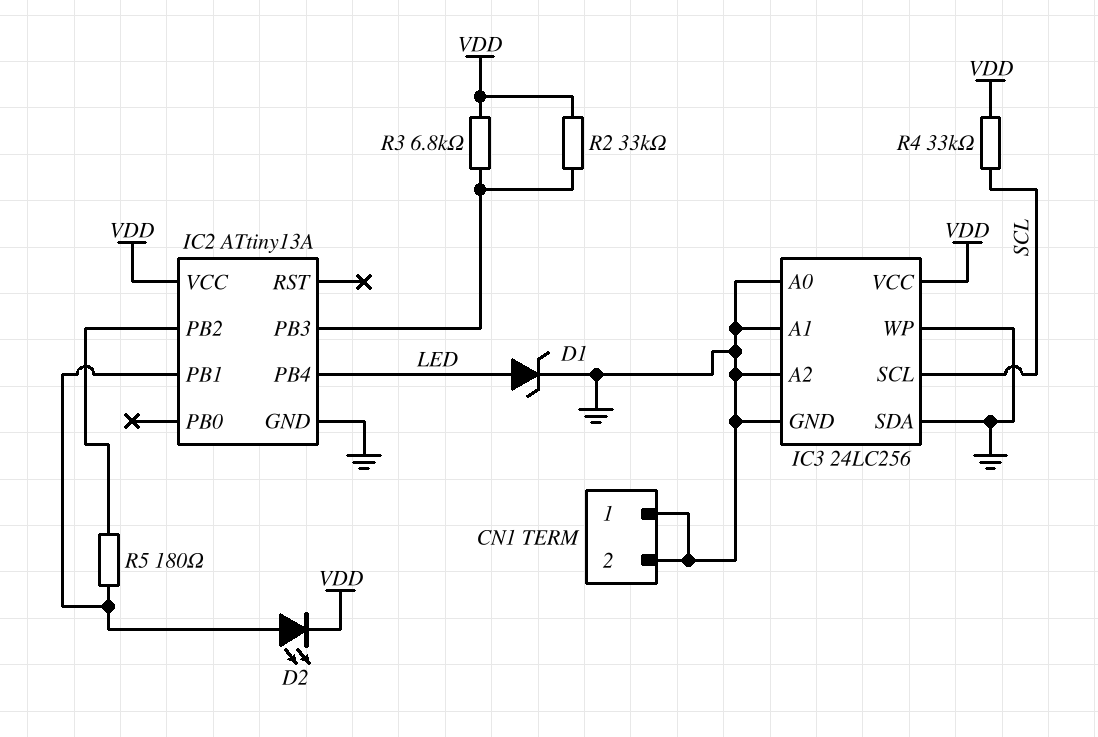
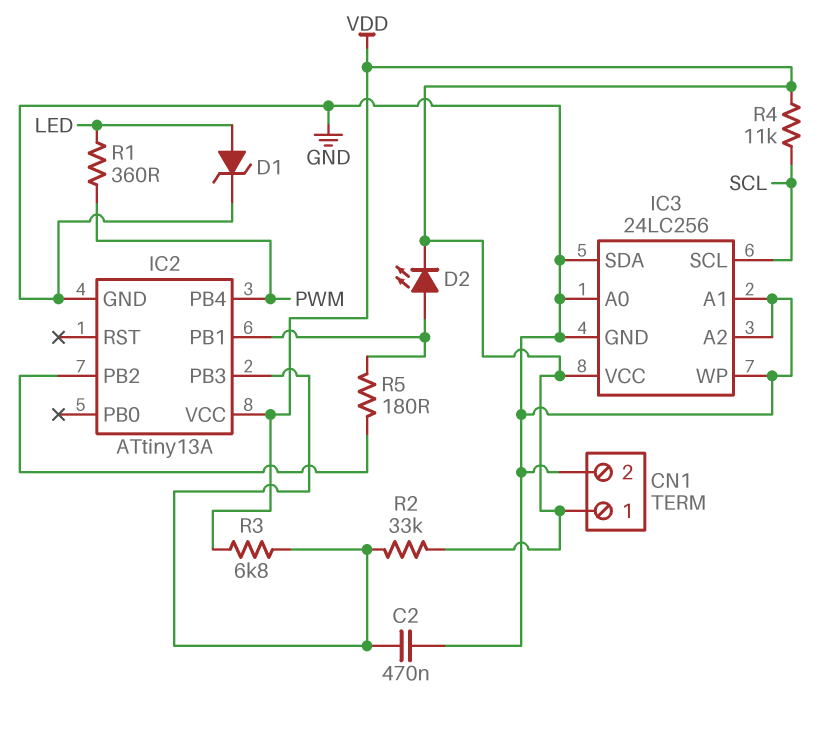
C2: none -> 470nF (GND, IC2/PB3)
CN1 pin 1: GND -> VDD
IC2 pin PB4: LED -> PWM
R1: none -> 360 (LED, PWM)
R4: 33k (SCL, VDD) -> 11k (SCL, VDD)

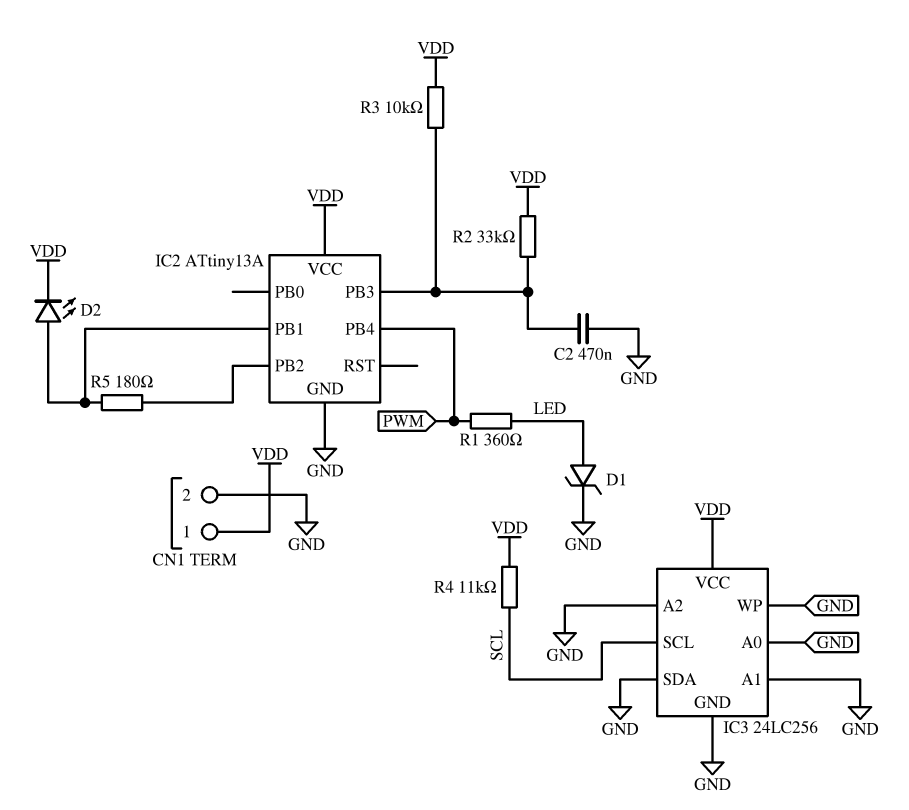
R3: 6.8k (IC2/PB3, VDD) -> 10k (IC2/PB3, VDD)

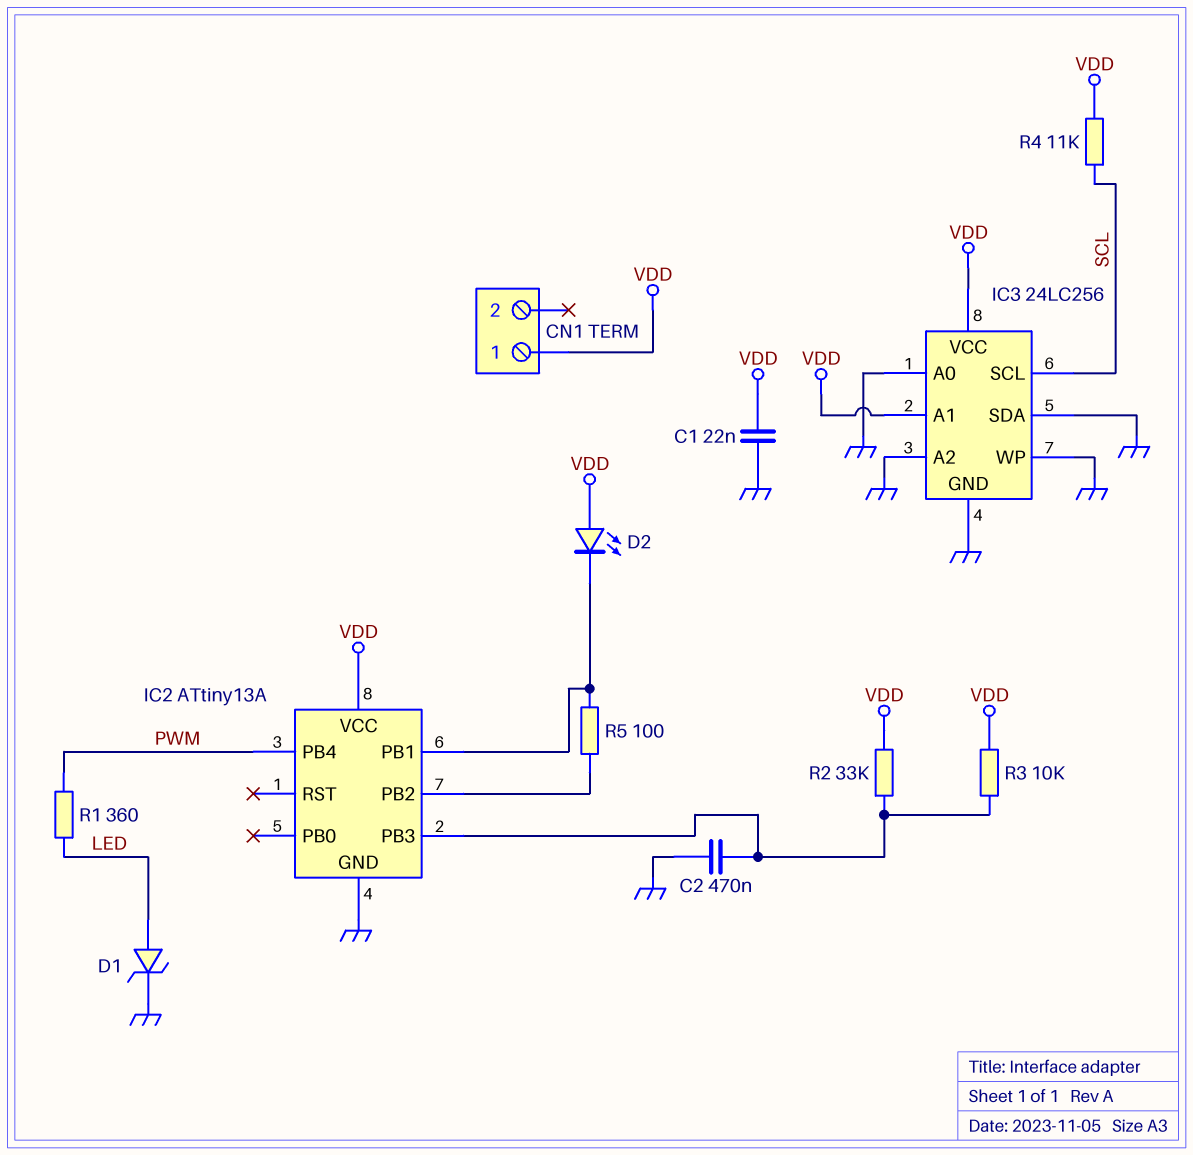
C1: none -> 22nF (GND, VDD)
CN1 pin 2: GND -> none
D2: LED (A IC2/PB1, K VDD) -> LED (A VDD, K IC2/PB1)
IC3 pin A1: GND -> VDD
R5: 180 (IC2/PB1, IC2/PB2) -> 100 (IC2/PB1, IC2/PB2)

Assigned task: Search the entries above for the string "none", and report each line where it occurs.

Solution:
C2: none -> 470nF (GND, IC2/PB3)
R1: none -> 360 (LED, PWM)
C1: none -> 22nF (GND, VDD)
CN1 pin 2: GND -> none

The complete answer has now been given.